▶ _WORK ITEM_:
Your copy must hold all of the data below, unchanged and without images.

▶ _GIVEN DATA_:
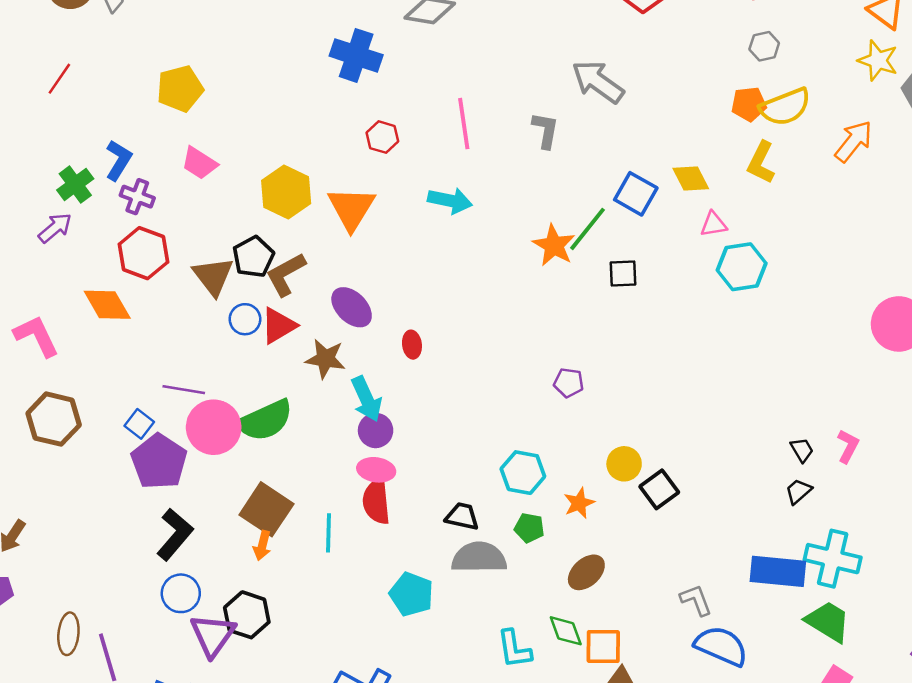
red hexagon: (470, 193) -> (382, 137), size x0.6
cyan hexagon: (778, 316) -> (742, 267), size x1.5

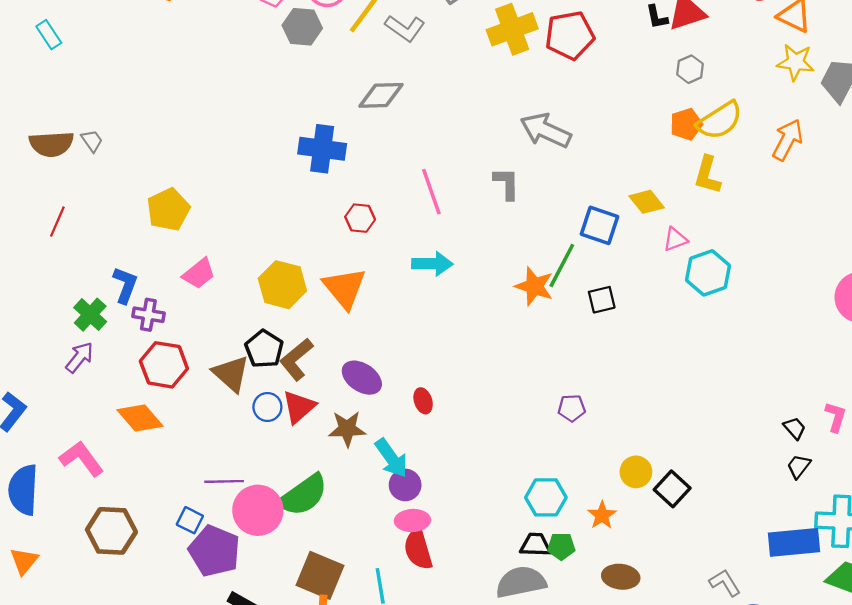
pink trapezoid: (199, 163) -> (199, 274), turned -60
black trapezoid: (462, 516) -> (536, 545), moved
brown ellipse: (586, 572) -> (621, 577), turned 60

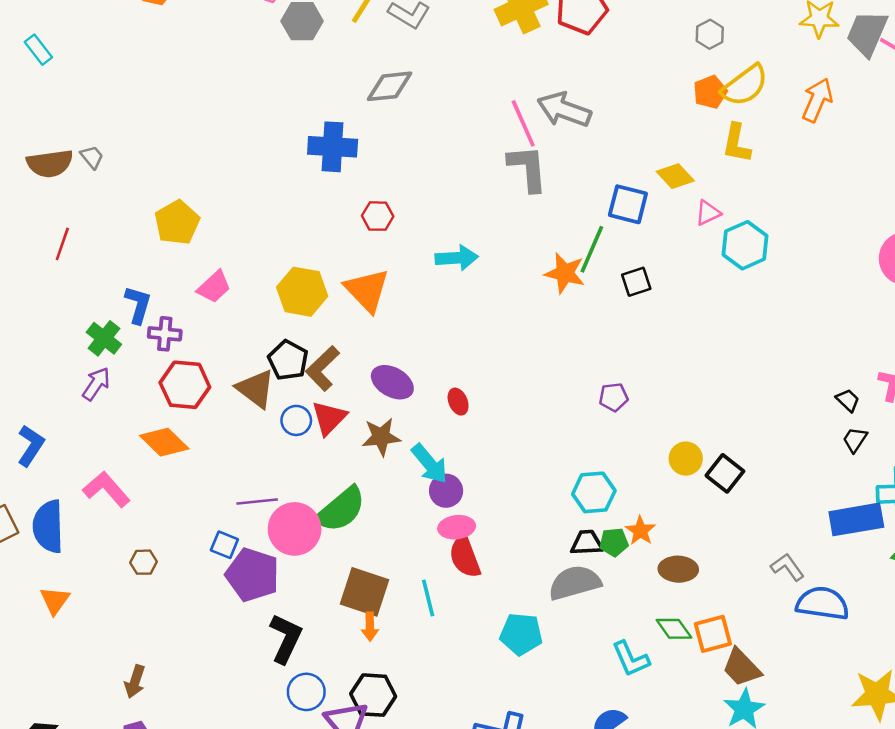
gray L-shape: (507, 184) -> (528, 168), size x1.4
pink line: (431, 192) -> (523, 123), moved
orange star: (602, 515) -> (640, 531), moved
brown hexagon: (111, 531) -> (144, 562), size x0.5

▶ _OUTPUT_:
red hexagon: (470, 193) -> (382, 137), size x0.6
cyan hexagon: (778, 316) -> (742, 267), size x1.5

pink trapezoid: (199, 163) -> (199, 274), turned -60
black trapezoid: (462, 516) -> (536, 545), moved
brown ellipse: (586, 572) -> (621, 577), turned 60

gray L-shape: (507, 184) -> (528, 168), size x1.4
pink line: (431, 192) -> (523, 123), moved
orange star: (602, 515) -> (640, 531), moved
brown hexagon: (111, 531) -> (144, 562), size x0.5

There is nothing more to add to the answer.